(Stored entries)
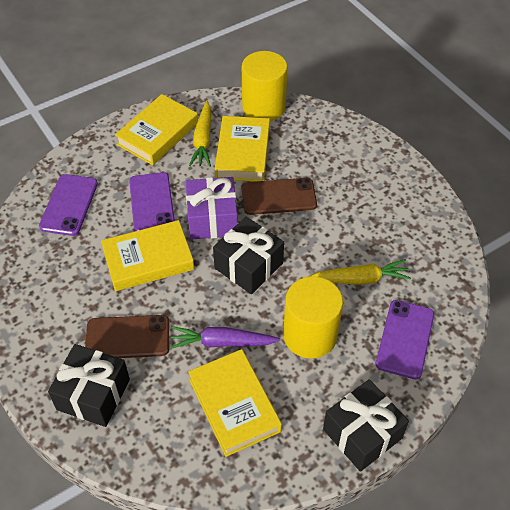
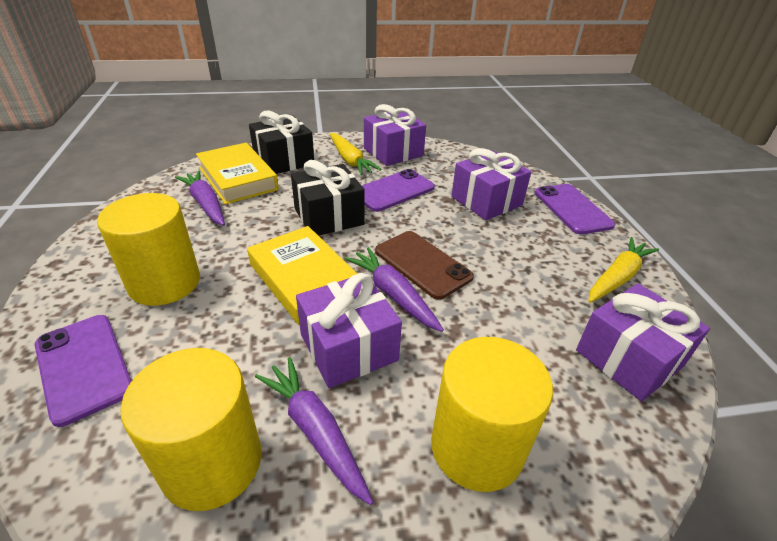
black gift: 3 -> 2
brown phone: 2 -> 1
purple carrot: 1 -> 3
purple gift: 1 -> 4
yellow book: 4 -> 2
yellow cylinder: 2 -> 3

**Task item**: From the first line to the last, output the data exactly; skip any pictures.

**Written answer**:
black gift: 3 -> 2
brown phone: 2 -> 1
purple carrot: 1 -> 3
purple gift: 1 -> 4
yellow book: 4 -> 2
yellow cylinder: 2 -> 3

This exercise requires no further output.